Give the data again exactly, stopping after the "R12: 5.6k (n12, n20) -> none" line.

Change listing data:
[Start of section]

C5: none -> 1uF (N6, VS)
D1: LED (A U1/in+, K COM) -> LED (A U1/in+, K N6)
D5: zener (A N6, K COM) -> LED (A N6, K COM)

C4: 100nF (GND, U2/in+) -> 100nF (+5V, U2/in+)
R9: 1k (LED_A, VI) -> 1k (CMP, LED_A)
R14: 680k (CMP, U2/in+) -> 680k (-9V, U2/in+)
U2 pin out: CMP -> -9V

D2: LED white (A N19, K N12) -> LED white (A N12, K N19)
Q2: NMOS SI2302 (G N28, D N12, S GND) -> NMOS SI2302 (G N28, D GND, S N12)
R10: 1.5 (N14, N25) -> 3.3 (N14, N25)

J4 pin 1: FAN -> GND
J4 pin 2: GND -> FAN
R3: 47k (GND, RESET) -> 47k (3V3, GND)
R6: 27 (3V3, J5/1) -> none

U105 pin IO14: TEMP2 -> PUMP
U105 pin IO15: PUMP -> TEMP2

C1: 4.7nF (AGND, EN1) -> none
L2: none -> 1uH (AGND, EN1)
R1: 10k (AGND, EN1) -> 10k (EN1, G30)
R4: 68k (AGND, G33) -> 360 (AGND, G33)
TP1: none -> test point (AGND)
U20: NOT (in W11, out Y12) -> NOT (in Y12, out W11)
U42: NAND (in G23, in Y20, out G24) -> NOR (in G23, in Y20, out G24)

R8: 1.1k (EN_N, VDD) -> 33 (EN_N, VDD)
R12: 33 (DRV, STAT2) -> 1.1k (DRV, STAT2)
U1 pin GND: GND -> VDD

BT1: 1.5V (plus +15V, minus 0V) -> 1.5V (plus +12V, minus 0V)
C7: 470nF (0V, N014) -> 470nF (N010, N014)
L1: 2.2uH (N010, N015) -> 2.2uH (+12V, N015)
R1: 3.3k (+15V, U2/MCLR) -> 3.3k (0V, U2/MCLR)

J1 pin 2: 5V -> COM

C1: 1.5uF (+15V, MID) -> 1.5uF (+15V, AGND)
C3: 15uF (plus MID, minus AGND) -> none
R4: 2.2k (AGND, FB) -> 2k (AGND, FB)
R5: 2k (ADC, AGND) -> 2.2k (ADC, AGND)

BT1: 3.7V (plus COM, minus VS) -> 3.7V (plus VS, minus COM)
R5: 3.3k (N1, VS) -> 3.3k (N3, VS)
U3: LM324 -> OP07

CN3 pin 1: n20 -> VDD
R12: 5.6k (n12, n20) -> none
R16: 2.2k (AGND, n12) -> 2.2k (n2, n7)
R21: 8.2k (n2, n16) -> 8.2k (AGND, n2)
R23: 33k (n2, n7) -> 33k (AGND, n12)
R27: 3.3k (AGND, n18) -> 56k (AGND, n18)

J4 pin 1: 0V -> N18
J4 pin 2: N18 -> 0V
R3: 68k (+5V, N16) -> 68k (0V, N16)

[End of section]

▸ Reply
C5: none -> 1uF (N6, VS)
D1: LED (A U1/in+, K COM) -> LED (A U1/in+, K N6)
D5: zener (A N6, K COM) -> LED (A N6, K COM)

C4: 100nF (GND, U2/in+) -> 100nF (+5V, U2/in+)
R9: 1k (LED_A, VI) -> 1k (CMP, LED_A)
R14: 680k (CMP, U2/in+) -> 680k (-9V, U2/in+)
U2 pin out: CMP -> -9V

D2: LED white (A N19, K N12) -> LED white (A N12, K N19)
Q2: NMOS SI2302 (G N28, D N12, S GND) -> NMOS SI2302 (G N28, D GND, S N12)
R10: 1.5 (N14, N25) -> 3.3 (N14, N25)

J4 pin 1: FAN -> GND
J4 pin 2: GND -> FAN
R3: 47k (GND, RESET) -> 47k (3V3, GND)
R6: 27 (3V3, J5/1) -> none

U105 pin IO14: TEMP2 -> PUMP
U105 pin IO15: PUMP -> TEMP2

C1: 4.7nF (AGND, EN1) -> none
L2: none -> 1uH (AGND, EN1)
R1: 10k (AGND, EN1) -> 10k (EN1, G30)
R4: 68k (AGND, G33) -> 360 (AGND, G33)
TP1: none -> test point (AGND)
U20: NOT (in W11, out Y12) -> NOT (in Y12, out W11)
U42: NAND (in G23, in Y20, out G24) -> NOR (in G23, in Y20, out G24)

R8: 1.1k (EN_N, VDD) -> 33 (EN_N, VDD)
R12: 33 (DRV, STAT2) -> 1.1k (DRV, STAT2)
U1 pin GND: GND -> VDD

BT1: 1.5V (plus +15V, minus 0V) -> 1.5V (plus +12V, minus 0V)
C7: 470nF (0V, N014) -> 470nF (N010, N014)
L1: 2.2uH (N010, N015) -> 2.2uH (+12V, N015)
R1: 3.3k (+15V, U2/MCLR) -> 3.3k (0V, U2/MCLR)

J1 pin 2: 5V -> COM

C1: 1.5uF (+15V, MID) -> 1.5uF (+15V, AGND)
C3: 15uF (plus MID, minus AGND) -> none
R4: 2.2k (AGND, FB) -> 2k (AGND, FB)
R5: 2k (ADC, AGND) -> 2.2k (ADC, AGND)

BT1: 3.7V (plus COM, minus VS) -> 3.7V (plus VS, minus COM)
R5: 3.3k (N1, VS) -> 3.3k (N3, VS)
U3: LM324 -> OP07

CN3 pin 1: n20 -> VDD
R12: 5.6k (n12, n20) -> none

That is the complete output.